Aim of the exercise:
Your output should be the line with "R26: 100k (NET9, NET24) -> none" and all following lines of the data below, through the end, repeated exactly.

Dataset records:
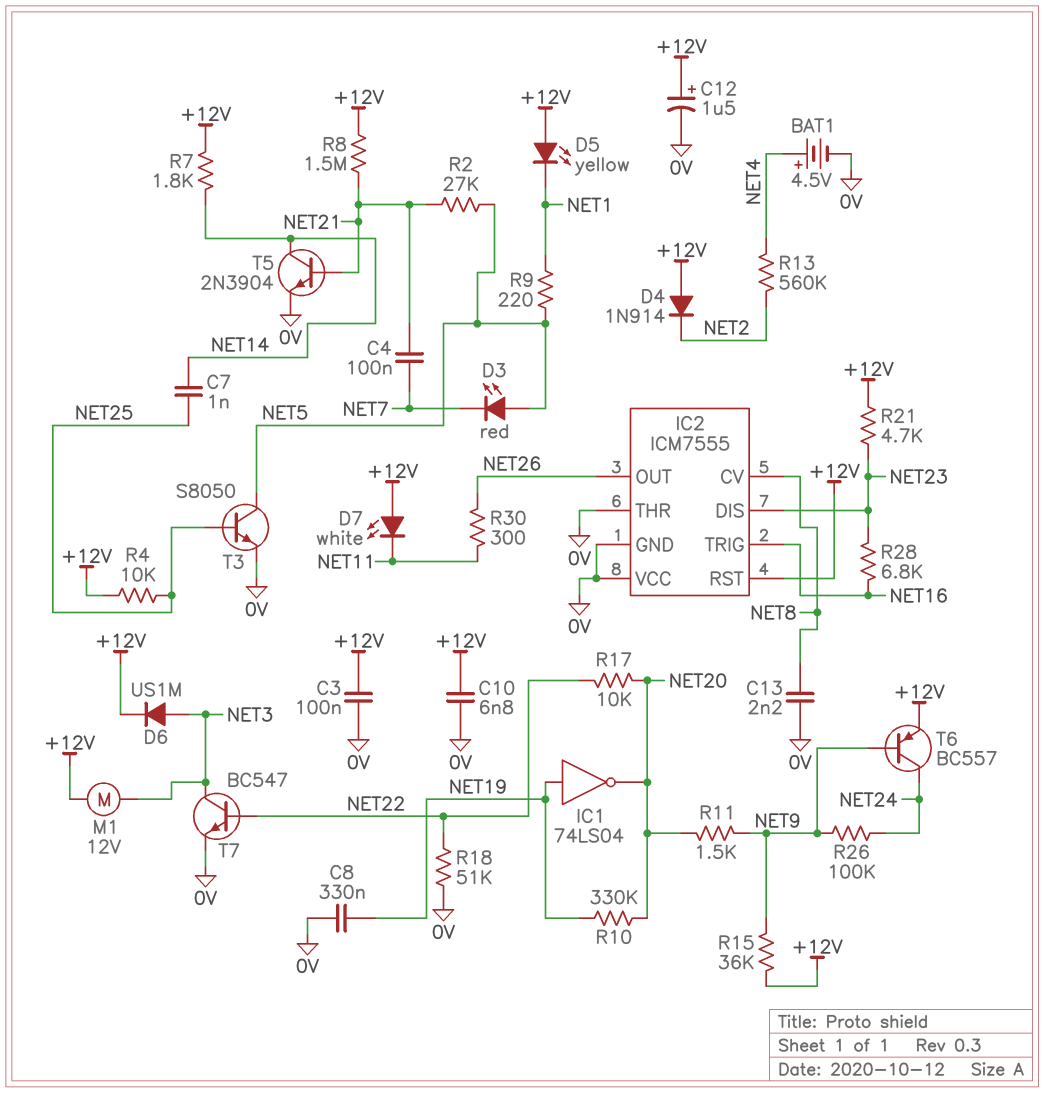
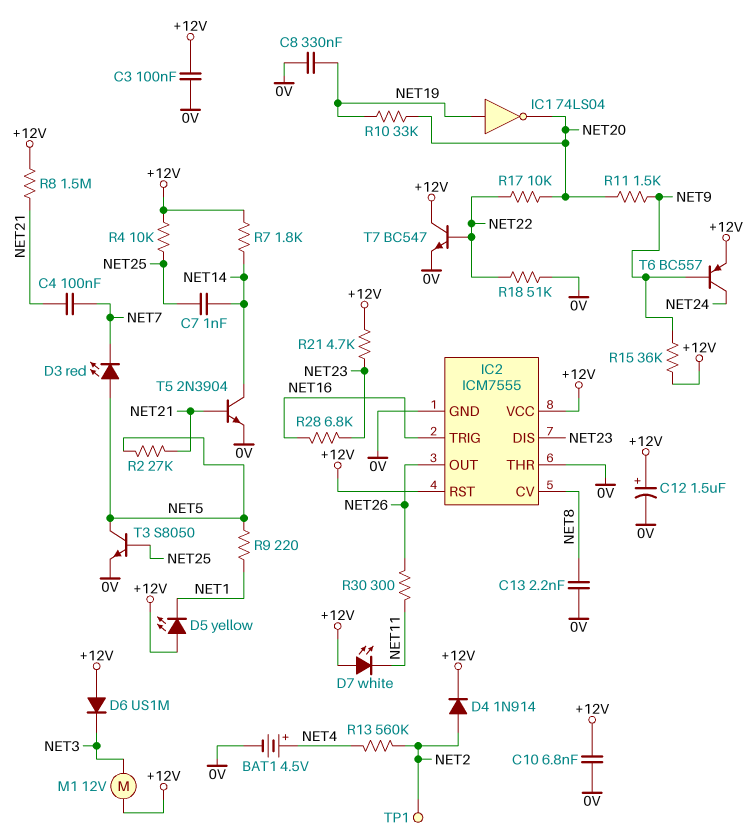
D4: diode 1N914 (A +12V, K NET2) -> diode 1N914 (A NET2, K +12V)
D6: diode US1M (A NET3, K +12V) -> diode US1M (A +12V, K NET3)
IC2 pin VCC: 0V -> +12V
R10: 330k (NET19, NET20) -> 33k (NET19, NET20)
R26: 100k (NET9, NET24) -> none
T7: NPN BC547 (B NET22, C NET3, E 0V) -> NPN BC547 (B NET22, C +12V, E 0V)
TP1: none -> test point (NET2)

Expected output:
R26: 100k (NET9, NET24) -> none
T7: NPN BC547 (B NET22, C NET3, E 0V) -> NPN BC547 (B NET22, C +12V, E 0V)
TP1: none -> test point (NET2)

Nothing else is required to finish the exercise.